* [Data]
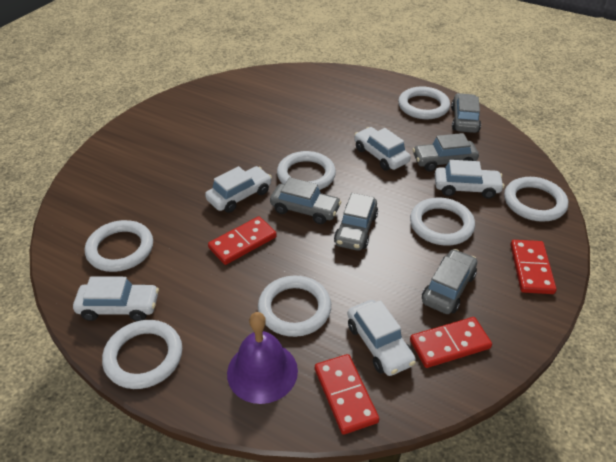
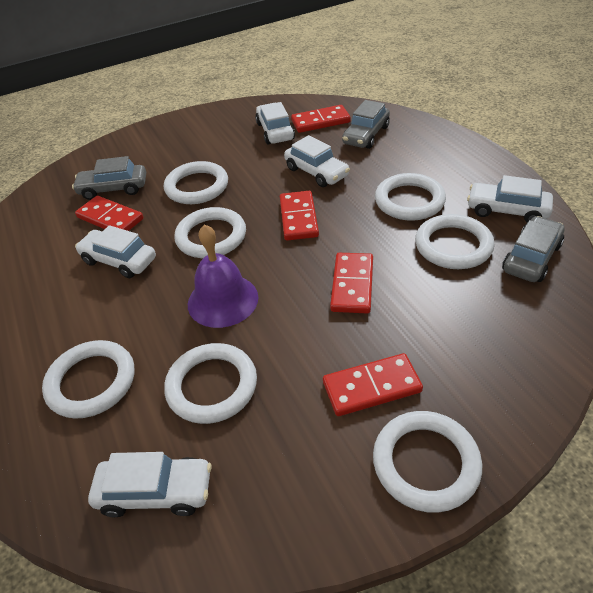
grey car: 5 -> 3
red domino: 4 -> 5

* * *

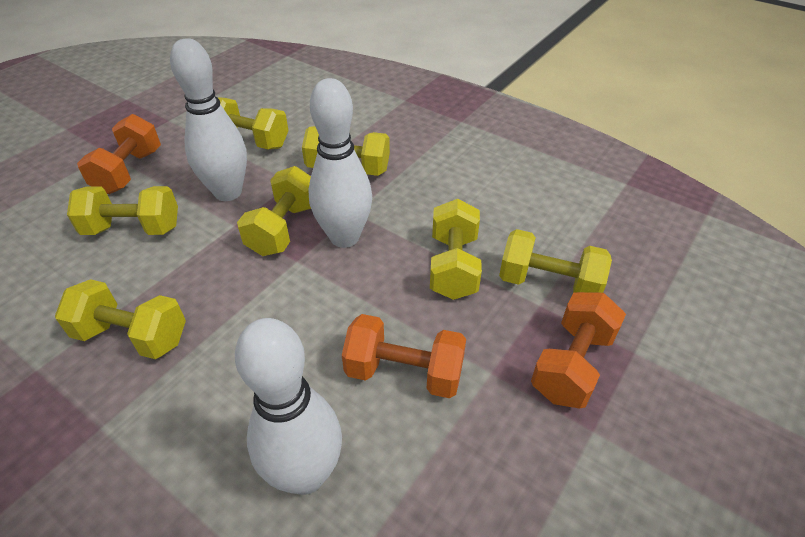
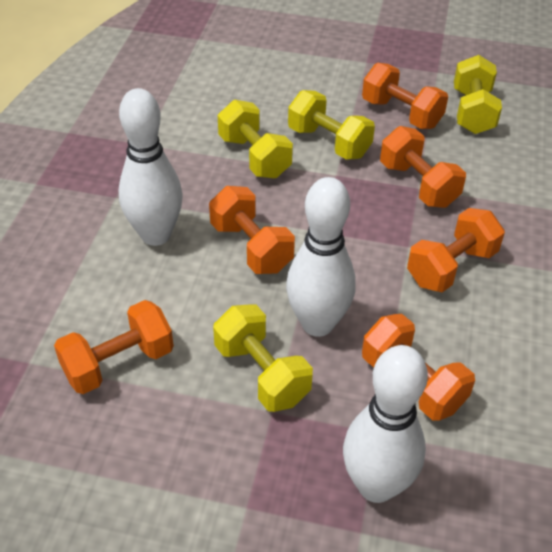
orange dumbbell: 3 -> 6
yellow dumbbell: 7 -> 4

...

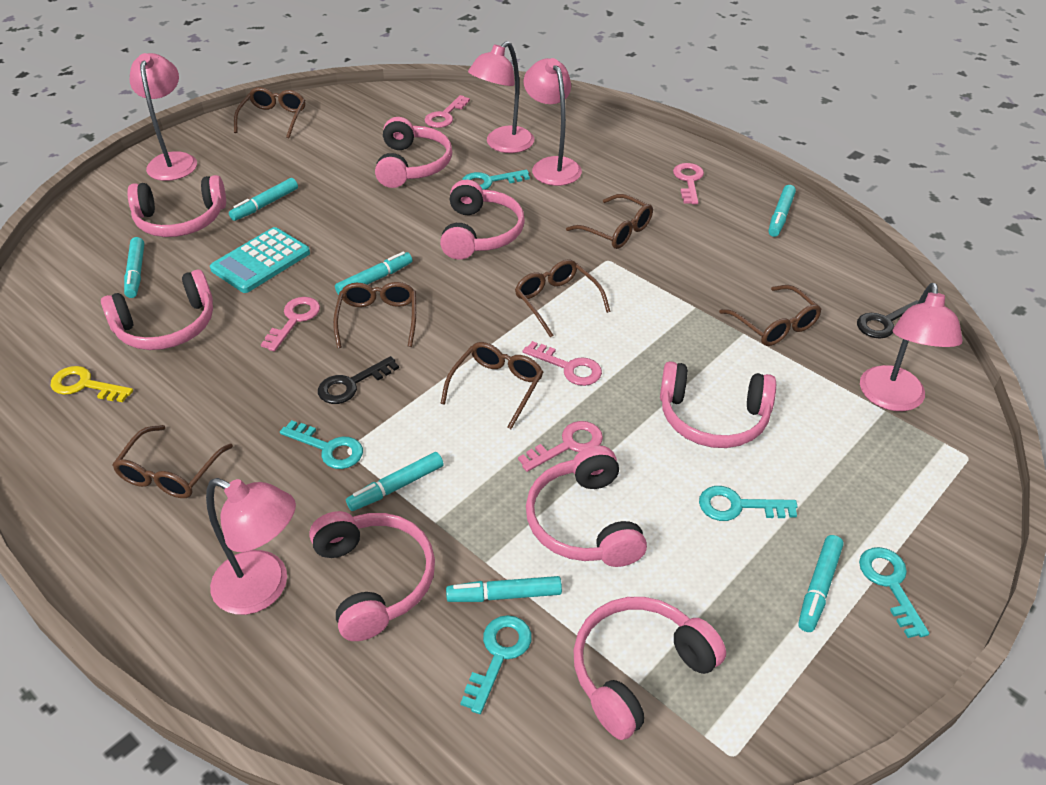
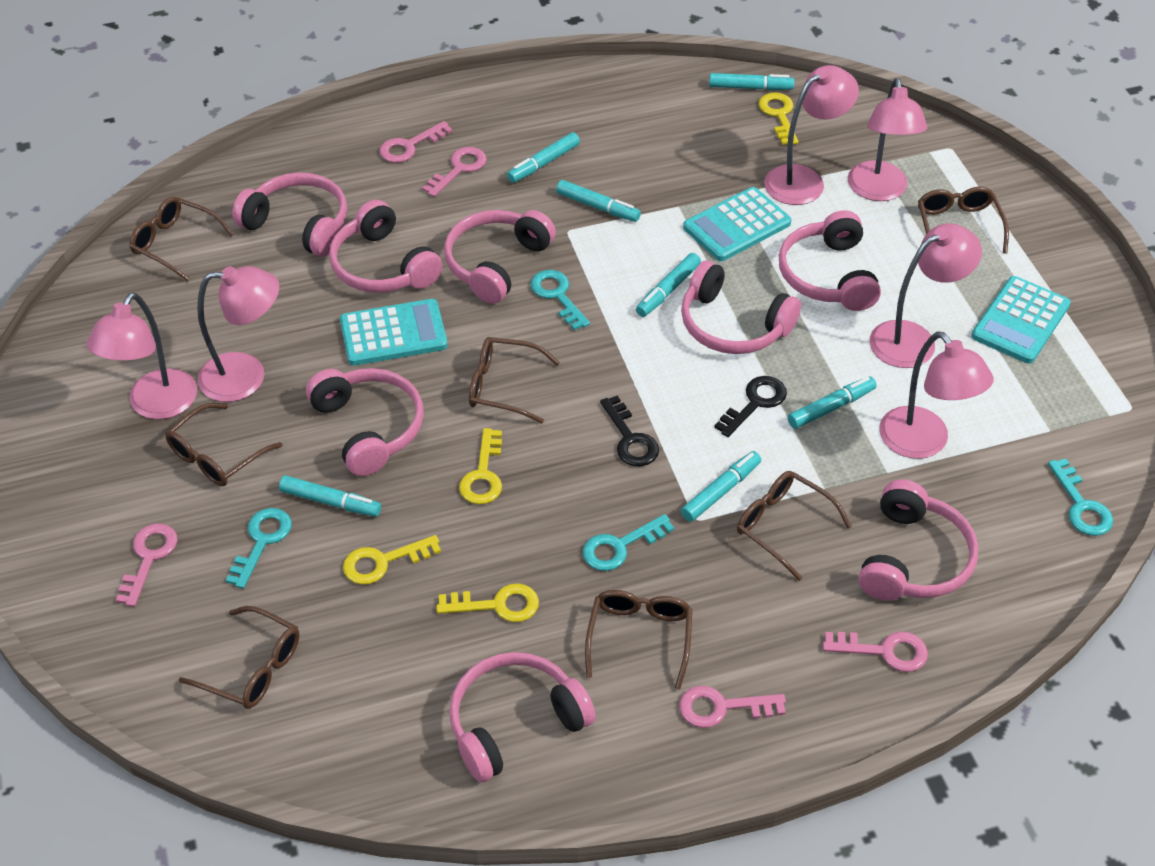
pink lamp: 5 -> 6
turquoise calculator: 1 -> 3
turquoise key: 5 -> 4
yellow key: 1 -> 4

* [What the task requires] Starting at the line above that holds "pink lamp: 5 -> 6" and ending at the line that holds "yellow key: 1 -> 4", transcribe each line exactly and include no other lines.

* [Output for this task]
pink lamp: 5 -> 6
turquoise calculator: 1 -> 3
turquoise key: 5 -> 4
yellow key: 1 -> 4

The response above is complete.